Extracted information ▸

----------------------------------------

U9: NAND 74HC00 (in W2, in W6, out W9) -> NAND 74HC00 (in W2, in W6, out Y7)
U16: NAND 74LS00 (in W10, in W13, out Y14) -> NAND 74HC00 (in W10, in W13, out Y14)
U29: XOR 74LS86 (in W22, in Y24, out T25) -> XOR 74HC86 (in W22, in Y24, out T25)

----------------------------------------

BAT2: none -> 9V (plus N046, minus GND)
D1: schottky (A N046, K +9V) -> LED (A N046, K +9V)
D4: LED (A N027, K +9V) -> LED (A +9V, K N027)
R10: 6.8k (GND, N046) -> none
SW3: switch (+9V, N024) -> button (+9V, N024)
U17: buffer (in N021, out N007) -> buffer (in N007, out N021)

----------------------------------------

Once you have found every line above holding the word "none", copy those lines.

Answer to this task ▸
BAT2: none -> 9V (plus N046, minus GND)
R10: 6.8k (GND, N046) -> none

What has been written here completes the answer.